Your goal:
Write back every line of the listing exactly, excluding images.

[Opening The data section]

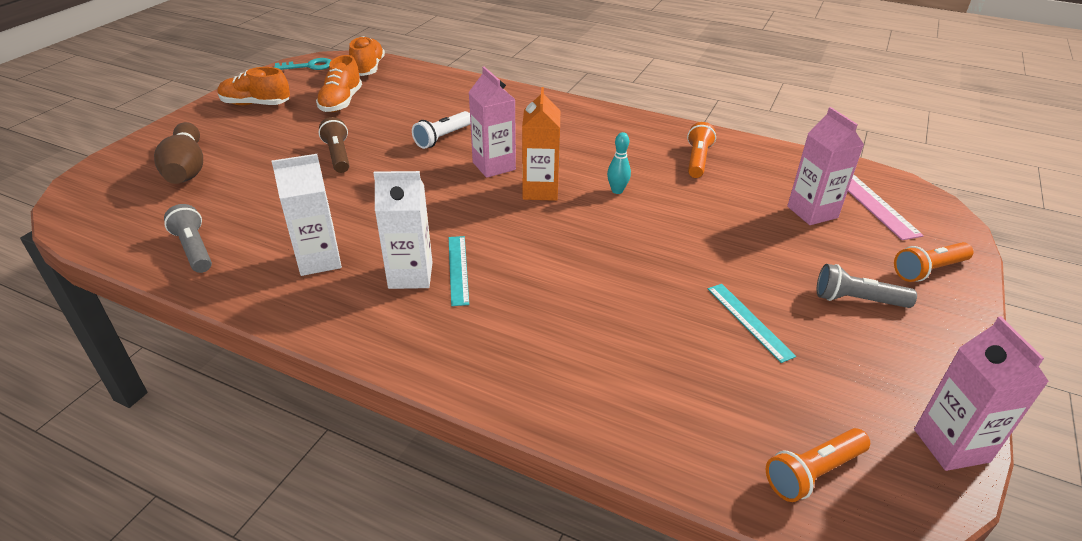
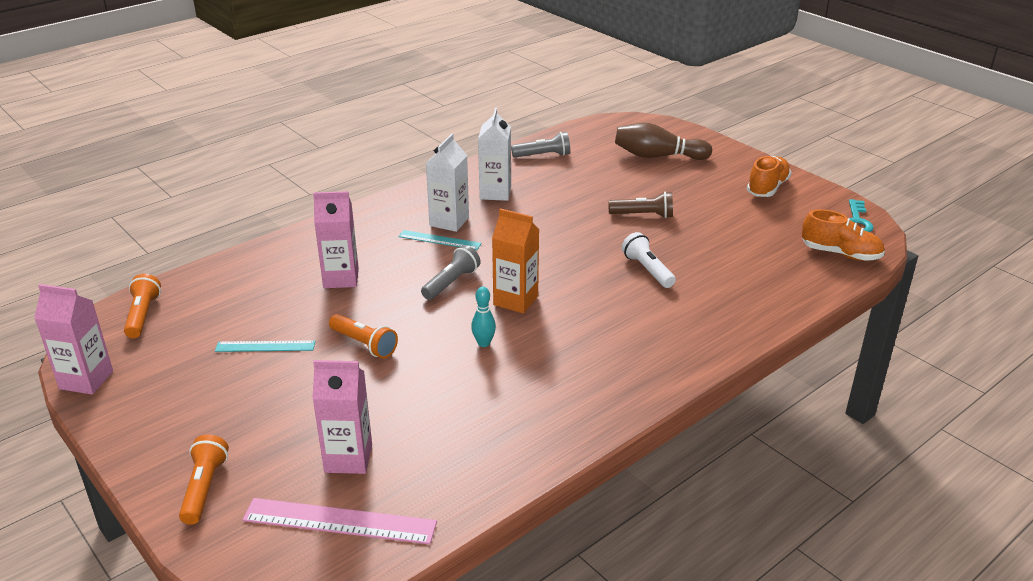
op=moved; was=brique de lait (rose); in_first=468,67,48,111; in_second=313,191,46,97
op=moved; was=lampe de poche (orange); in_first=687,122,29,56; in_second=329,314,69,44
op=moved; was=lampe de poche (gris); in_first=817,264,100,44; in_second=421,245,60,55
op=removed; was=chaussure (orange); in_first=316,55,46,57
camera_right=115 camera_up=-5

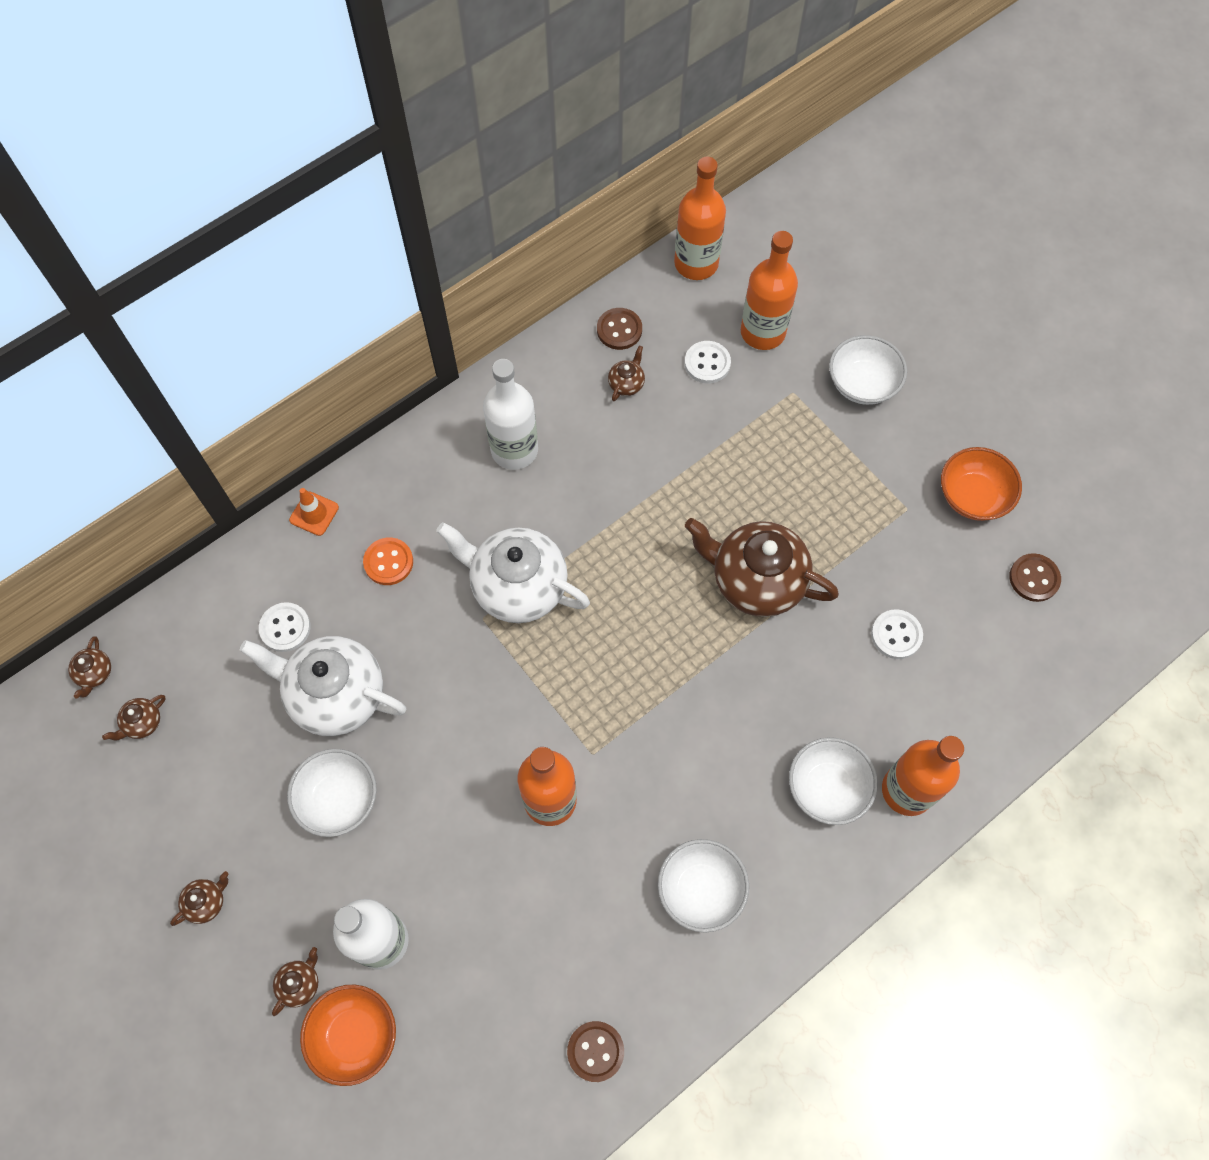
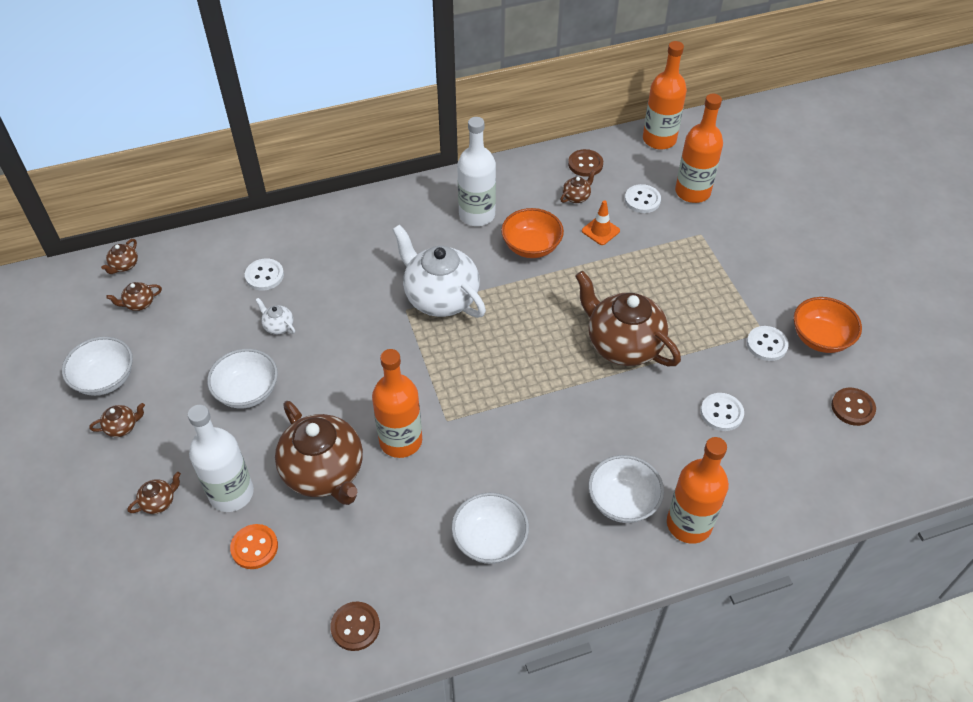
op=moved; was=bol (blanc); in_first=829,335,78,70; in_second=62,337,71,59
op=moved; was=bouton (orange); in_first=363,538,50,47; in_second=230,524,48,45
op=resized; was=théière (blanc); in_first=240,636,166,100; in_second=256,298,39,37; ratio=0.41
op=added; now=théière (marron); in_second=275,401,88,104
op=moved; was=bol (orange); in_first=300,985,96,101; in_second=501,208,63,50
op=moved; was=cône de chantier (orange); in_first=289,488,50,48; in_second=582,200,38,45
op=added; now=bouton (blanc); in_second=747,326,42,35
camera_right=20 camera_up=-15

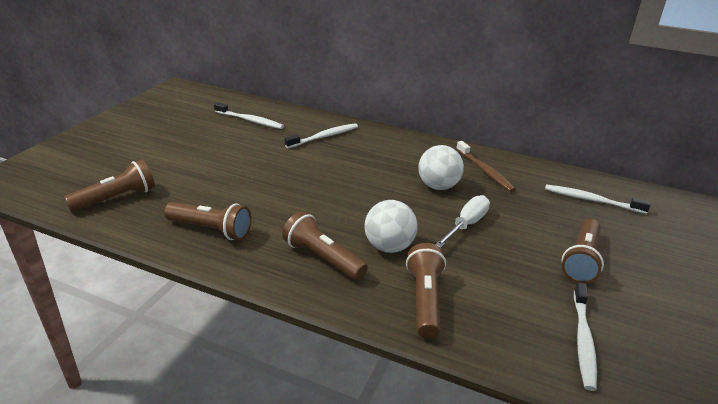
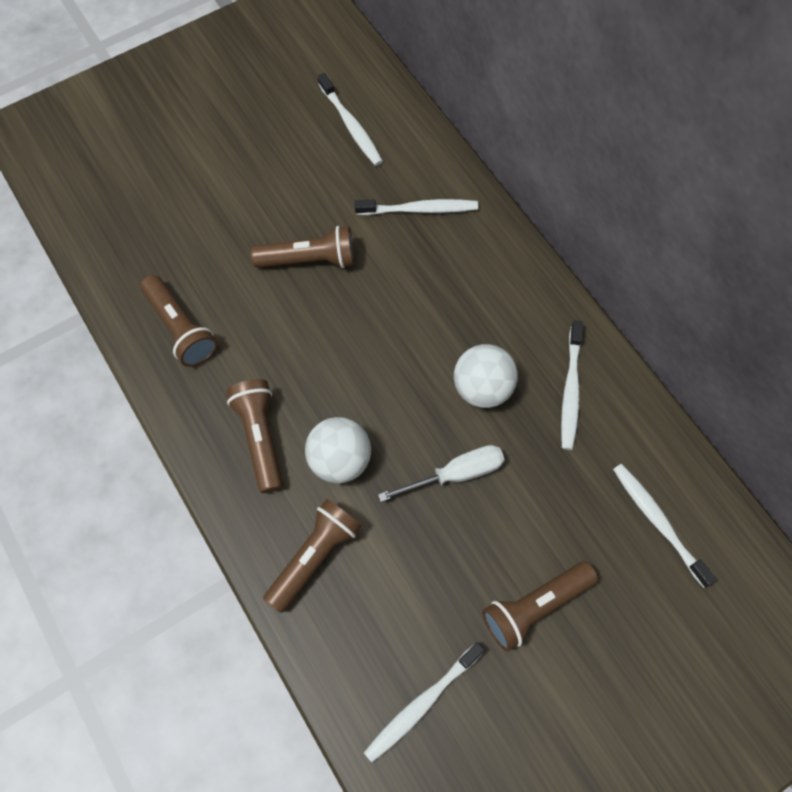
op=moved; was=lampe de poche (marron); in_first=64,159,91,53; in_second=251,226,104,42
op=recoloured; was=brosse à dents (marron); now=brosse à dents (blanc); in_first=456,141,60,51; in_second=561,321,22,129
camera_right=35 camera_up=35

[Closing The data section]

Response to the task:
op=moved; was=brique de lait (rose); in_first=468,67,48,111; in_second=313,191,46,97
op=moved; was=lampe de poche (orange); in_first=687,122,29,56; in_second=329,314,69,44
op=moved; was=lampe de poche (gris); in_first=817,264,100,44; in_second=421,245,60,55
op=removed; was=chaussure (orange); in_first=316,55,46,57
camera_right=115 camera_up=-5

op=moved; was=bol (blanc); in_first=829,335,78,70; in_second=62,337,71,59
op=moved; was=bouton (orange); in_first=363,538,50,47; in_second=230,524,48,45
op=resized; was=théière (blanc); in_first=240,636,166,100; in_second=256,298,39,37; ratio=0.41
op=added; now=théière (marron); in_second=275,401,88,104
op=moved; was=bol (orange); in_first=300,985,96,101; in_second=501,208,63,50
op=moved; was=cône de chantier (orange); in_first=289,488,50,48; in_second=582,200,38,45
op=added; now=bouton (blanc); in_second=747,326,42,35
camera_right=20 camera_up=-15

op=moved; was=lampe de poche (marron); in_first=64,159,91,53; in_second=251,226,104,42
op=recoloured; was=brosse à dents (marron); now=brosse à dents (blanc); in_first=456,141,60,51; in_second=561,321,22,129
camera_right=35 camera_up=35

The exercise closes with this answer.